=== INFORMATION GIVEN ===
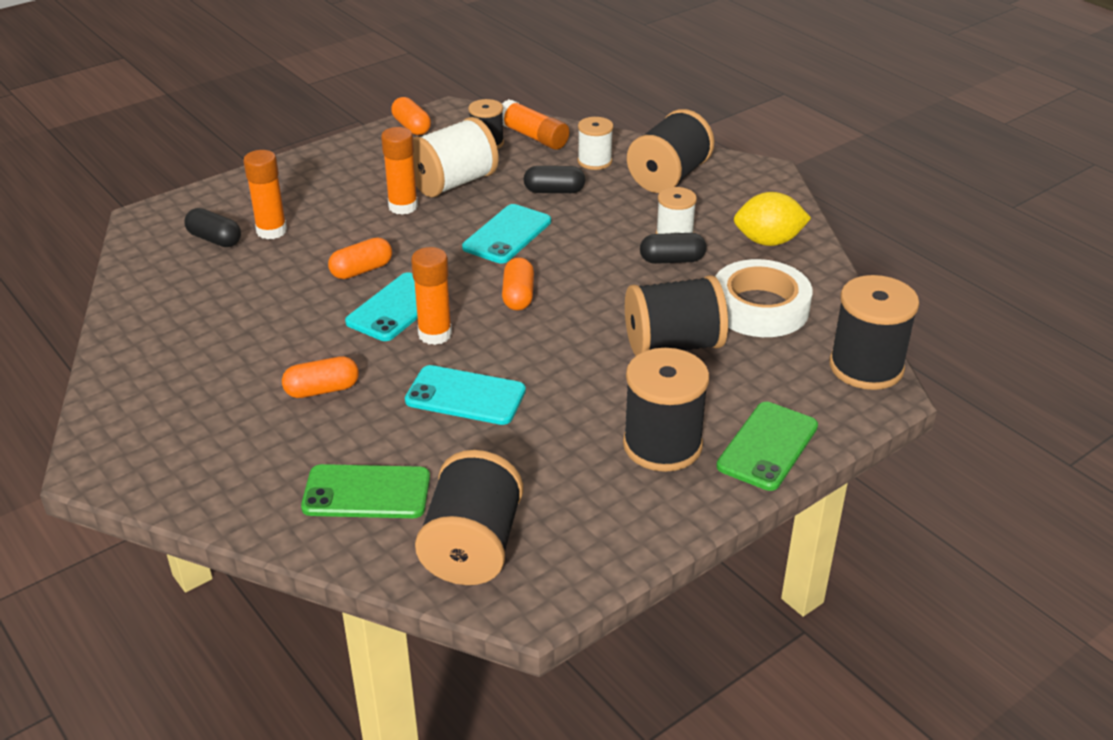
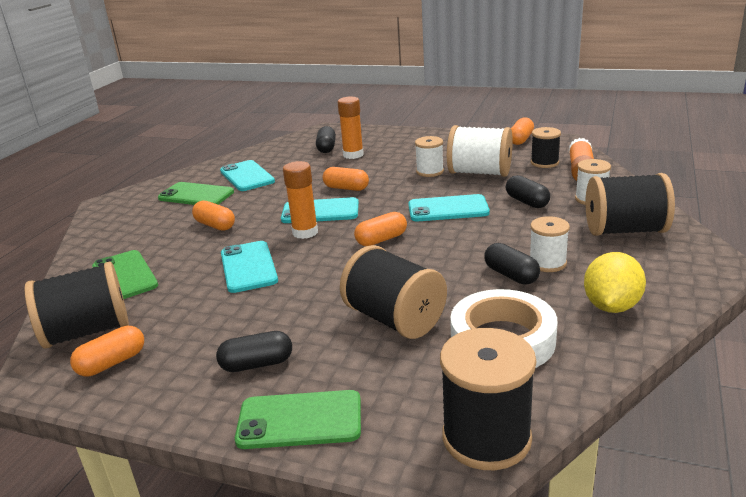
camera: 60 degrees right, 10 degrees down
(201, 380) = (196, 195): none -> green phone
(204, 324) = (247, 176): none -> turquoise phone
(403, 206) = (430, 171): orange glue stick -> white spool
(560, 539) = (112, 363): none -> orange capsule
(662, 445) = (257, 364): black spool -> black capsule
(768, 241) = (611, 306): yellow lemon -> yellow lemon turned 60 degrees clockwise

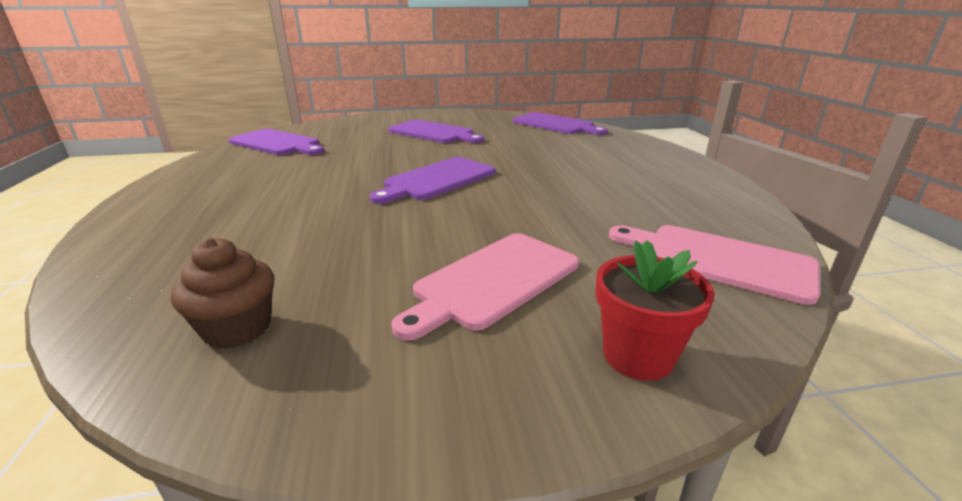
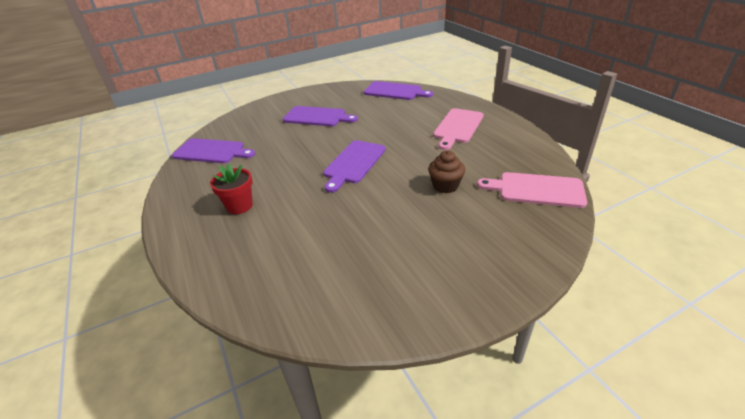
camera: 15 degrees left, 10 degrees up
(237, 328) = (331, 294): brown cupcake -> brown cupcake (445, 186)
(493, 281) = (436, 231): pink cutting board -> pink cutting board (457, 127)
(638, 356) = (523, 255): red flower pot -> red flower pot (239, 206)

---

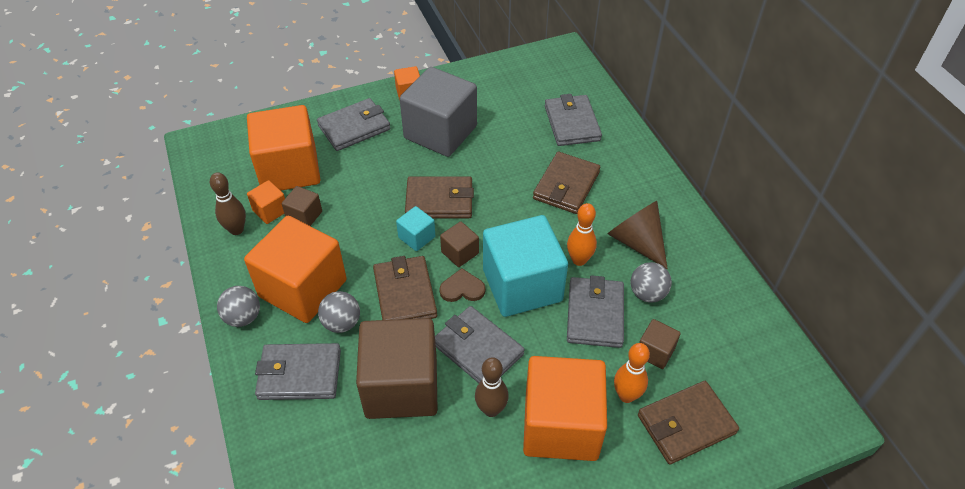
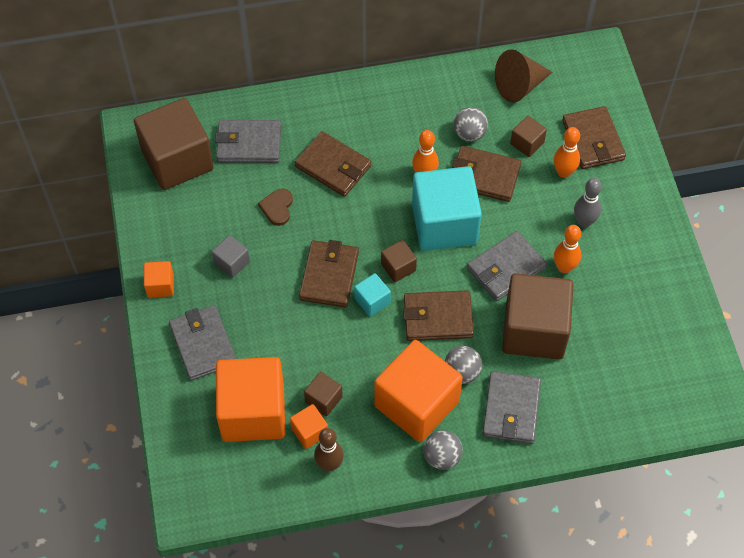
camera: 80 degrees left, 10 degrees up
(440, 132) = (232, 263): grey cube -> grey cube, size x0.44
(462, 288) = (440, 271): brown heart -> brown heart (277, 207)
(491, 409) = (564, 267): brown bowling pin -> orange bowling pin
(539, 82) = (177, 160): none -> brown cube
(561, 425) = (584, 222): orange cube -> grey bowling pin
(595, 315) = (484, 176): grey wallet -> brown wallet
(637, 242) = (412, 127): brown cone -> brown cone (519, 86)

=== WHAT NEEDS TO BE DONE ===
Above are some entries; copy exactly the lines from the line with "(662, 445) = (257, 364): black" through the line with "(638, 356) = (523, 255): red", both included, but none of the pictures.

=== THE COMPLETED TASK ===
(662, 445) = (257, 364): black spool -> black capsule
(768, 241) = (611, 306): yellow lemon -> yellow lemon turned 60 degrees clockwise

camera: 15 degrees left, 10 degrees up
(237, 328) = (331, 294): brown cupcake -> brown cupcake (445, 186)
(493, 281) = (436, 231): pink cutting board -> pink cutting board (457, 127)
(638, 356) = (523, 255): red flower pot -> red flower pot (239, 206)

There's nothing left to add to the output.